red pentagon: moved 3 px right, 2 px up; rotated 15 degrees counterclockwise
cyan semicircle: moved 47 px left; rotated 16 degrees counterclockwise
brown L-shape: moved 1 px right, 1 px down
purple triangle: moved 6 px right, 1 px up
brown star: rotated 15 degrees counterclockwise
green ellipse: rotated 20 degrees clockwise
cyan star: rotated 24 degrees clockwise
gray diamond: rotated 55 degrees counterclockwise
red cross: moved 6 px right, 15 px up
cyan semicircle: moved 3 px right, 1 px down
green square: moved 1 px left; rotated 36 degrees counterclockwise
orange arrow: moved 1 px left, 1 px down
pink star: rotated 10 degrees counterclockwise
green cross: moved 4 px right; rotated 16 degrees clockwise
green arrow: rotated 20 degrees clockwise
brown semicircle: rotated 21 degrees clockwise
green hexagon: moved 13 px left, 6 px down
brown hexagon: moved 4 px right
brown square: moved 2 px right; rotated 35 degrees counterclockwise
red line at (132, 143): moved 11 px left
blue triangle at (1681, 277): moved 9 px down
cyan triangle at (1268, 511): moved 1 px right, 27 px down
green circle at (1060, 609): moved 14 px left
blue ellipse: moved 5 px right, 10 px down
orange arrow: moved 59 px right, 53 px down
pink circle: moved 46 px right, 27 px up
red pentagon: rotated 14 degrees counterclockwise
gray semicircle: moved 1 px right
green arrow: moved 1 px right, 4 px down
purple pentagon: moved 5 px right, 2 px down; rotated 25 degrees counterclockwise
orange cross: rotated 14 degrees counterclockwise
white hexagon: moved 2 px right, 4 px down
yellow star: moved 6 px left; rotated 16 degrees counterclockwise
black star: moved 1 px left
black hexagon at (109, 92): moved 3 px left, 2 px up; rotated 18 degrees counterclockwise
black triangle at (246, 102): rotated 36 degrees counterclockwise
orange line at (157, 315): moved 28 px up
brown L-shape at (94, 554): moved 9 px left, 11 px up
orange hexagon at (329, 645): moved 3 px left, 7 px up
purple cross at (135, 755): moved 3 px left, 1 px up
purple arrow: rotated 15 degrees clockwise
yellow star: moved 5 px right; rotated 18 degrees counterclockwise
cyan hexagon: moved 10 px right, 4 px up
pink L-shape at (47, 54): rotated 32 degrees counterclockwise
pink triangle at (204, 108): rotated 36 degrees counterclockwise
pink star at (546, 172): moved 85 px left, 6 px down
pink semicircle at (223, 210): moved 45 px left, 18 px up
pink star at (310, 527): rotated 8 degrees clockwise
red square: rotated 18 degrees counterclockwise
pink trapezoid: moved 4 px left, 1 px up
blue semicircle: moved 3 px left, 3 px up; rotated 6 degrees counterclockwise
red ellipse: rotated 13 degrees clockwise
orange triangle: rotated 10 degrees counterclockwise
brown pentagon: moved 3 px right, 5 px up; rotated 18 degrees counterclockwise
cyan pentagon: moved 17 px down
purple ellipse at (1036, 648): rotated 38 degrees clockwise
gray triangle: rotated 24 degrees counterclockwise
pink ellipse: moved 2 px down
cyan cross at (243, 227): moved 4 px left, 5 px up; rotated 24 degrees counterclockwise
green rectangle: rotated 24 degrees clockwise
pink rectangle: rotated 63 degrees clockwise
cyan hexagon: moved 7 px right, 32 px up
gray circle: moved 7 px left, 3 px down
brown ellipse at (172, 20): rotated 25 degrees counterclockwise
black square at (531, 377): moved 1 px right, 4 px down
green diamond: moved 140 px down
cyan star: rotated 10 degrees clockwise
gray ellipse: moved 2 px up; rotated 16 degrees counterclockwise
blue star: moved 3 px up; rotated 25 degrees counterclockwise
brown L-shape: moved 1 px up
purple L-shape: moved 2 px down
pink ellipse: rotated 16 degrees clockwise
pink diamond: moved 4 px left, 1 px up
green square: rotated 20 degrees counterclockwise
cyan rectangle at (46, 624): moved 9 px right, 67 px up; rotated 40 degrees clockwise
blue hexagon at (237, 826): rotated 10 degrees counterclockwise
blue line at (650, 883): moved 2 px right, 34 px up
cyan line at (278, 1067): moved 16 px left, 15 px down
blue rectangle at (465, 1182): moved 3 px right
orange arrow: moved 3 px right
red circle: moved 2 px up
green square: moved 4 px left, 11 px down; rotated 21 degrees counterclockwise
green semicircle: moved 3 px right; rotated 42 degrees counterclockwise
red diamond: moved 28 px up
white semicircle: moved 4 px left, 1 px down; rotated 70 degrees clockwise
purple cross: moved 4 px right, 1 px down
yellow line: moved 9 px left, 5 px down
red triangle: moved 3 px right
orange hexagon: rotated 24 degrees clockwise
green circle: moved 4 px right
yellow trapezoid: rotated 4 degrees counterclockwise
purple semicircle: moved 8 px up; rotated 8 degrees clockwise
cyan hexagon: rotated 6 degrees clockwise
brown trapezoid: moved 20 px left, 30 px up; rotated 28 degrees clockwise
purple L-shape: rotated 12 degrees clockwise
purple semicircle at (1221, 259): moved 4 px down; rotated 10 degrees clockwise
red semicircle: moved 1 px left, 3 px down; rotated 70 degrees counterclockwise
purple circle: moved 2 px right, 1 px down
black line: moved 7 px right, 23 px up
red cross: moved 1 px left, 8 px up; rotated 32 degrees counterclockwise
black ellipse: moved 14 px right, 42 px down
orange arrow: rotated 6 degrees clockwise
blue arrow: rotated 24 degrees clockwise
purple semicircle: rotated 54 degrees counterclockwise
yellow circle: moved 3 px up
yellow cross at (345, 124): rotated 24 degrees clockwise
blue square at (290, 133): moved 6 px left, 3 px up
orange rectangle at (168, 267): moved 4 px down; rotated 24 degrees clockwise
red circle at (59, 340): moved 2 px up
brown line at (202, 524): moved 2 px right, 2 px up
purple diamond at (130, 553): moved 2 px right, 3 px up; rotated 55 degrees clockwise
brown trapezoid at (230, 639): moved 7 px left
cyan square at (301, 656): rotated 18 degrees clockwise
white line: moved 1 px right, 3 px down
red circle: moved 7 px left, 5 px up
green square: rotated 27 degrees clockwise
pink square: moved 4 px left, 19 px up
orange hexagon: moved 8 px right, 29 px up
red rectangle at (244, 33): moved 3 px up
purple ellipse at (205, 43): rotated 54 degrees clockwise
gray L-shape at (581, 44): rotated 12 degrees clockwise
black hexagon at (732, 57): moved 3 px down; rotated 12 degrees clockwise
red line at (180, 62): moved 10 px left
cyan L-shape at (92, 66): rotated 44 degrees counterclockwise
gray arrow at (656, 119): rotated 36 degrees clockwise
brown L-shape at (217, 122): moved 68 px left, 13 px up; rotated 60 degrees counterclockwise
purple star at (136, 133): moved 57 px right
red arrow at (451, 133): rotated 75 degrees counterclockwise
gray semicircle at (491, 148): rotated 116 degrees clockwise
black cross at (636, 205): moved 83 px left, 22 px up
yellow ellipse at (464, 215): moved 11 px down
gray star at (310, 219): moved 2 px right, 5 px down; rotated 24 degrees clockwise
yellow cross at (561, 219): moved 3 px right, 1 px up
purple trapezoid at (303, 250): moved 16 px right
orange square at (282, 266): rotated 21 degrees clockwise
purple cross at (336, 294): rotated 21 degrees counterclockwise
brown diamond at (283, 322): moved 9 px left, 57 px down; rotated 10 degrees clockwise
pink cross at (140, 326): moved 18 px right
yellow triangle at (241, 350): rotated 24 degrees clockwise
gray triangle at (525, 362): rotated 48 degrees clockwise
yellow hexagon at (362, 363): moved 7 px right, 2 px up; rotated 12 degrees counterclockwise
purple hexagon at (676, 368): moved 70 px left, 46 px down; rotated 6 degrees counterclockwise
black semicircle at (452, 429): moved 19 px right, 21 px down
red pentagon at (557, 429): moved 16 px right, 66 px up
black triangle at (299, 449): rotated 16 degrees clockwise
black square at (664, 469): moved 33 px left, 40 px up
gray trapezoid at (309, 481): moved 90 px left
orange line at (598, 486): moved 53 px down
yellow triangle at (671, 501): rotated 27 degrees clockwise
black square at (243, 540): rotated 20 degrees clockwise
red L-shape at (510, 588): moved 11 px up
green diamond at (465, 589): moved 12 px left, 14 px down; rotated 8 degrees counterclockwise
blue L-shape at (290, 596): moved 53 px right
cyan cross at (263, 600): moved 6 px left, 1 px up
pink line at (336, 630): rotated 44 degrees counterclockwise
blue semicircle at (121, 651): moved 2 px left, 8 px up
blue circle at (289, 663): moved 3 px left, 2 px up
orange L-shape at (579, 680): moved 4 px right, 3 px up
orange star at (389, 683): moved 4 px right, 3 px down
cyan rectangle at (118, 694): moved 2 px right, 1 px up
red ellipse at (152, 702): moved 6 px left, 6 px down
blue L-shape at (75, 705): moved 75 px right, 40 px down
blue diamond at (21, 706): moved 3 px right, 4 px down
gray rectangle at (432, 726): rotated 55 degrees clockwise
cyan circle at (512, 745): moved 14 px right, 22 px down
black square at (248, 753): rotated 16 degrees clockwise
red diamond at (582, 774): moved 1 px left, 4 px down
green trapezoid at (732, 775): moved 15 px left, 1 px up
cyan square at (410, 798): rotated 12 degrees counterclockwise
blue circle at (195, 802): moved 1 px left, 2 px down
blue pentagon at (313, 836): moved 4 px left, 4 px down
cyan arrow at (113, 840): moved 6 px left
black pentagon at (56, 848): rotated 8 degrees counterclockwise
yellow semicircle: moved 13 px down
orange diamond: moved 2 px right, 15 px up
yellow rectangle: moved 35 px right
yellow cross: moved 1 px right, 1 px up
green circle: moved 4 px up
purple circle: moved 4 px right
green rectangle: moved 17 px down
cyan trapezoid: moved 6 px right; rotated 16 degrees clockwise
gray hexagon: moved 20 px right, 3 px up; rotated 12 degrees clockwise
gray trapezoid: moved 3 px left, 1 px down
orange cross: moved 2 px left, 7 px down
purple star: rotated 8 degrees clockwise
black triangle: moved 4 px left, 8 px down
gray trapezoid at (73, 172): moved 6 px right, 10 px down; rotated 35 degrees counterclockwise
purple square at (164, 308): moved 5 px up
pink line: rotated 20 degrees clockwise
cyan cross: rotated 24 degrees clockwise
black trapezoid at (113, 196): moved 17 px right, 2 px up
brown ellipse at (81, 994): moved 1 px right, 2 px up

§ **WHAT IS EXPECTED**
Recast the entries above as a Markdown table with two columns, Number and Entry, giving each line its own row and leaving out blank lines. Start at the first entry and end at the line containing "brown L-shape at (94, 554): moved", including both ends.

§ **RESULT**
| Number | Entry |
|---|---|
| 1 | red pentagon: moved 3 px right, 2 px up; rotated 15 degrees counterclockwise |
| 2 | cyan semicircle: moved 47 px left; rotated 16 degrees counterclockwise |
| 3 | brown L-shape: moved 1 px right, 1 px down |
| 4 | purple triangle: moved 6 px right, 1 px up |
| 5 | brown star: rotated 15 degrees counterclockwise |
| 6 | green ellipse: rotated 20 degrees clockwise |
| 7 | cyan star: rotated 24 degrees clockwise |
| 8 | gray diamond: rotated 55 degrees counterclockwise |
| 9 | red cross: moved 6 px right, 15 px up |
| 10 | cyan semicircle: moved 3 px right, 1 px down |
| 11 | green square: moved 1 px left; rotated 36 degrees counterclockwise |
| 12 | orange arrow: moved 1 px left, 1 px down |
| 13 | pink star: rotated 10 degrees counterclockwise |
| 14 | green cross: moved 4 px right; rotated 16 degrees clockwise |
| 15 | green arrow: rotated 20 degrees clockwise |
| 16 | brown semicircle: rotated 21 degrees clockwise |
| 17 | green hexagon: moved 13 px left, 6 px down |
| 18 | brown hexagon: moved 4 px right |
| 19 | brown square: moved 2 px right; rotated 35 degrees counterclockwise |
| 20 | red line at (132, 143): moved 11 px left |
| 21 | blue triangle at (1681, 277): moved 9 px down |
| 22 | cyan triangle at (1268, 511): moved 1 px right, 27 px down |
| 23 | green circle at (1060, 609): moved 14 px left |
| 24 | blue ellipse: moved 5 px right, 10 px down |
| 25 | orange arrow: moved 59 px right, 53 px down |
| 26 | pink circle: moved 46 px right, 27 px up |
| 27 | red pentagon: rotated 14 degrees counterclockwise |
| 28 | gray semicircle: moved 1 px right |
| 29 | green arrow: moved 1 px right, 4 px down |
| 30 | purple pentagon: moved 5 px right, 2 px down; rotated 25 degrees counterclockwise |
| 31 | orange cross: rotated 14 degrees counterclockwise |
| 32 | white hexagon: moved 2 px right, 4 px down |
| 33 | yellow star: moved 6 px left; rotated 16 degrees counterclockwise |
| 34 | black star: moved 1 px left |
| 35 | black hexagon at (109, 92): moved 3 px left, 2 px up; rotated 18 degrees counterclockwise |
| 36 | black triangle at (246, 102): rotated 36 degrees counterclockwise |
| 37 | orange line at (157, 315): moved 28 px up |
| 38 | brown L-shape at (94, 554): moved 9 px left, 11 px up |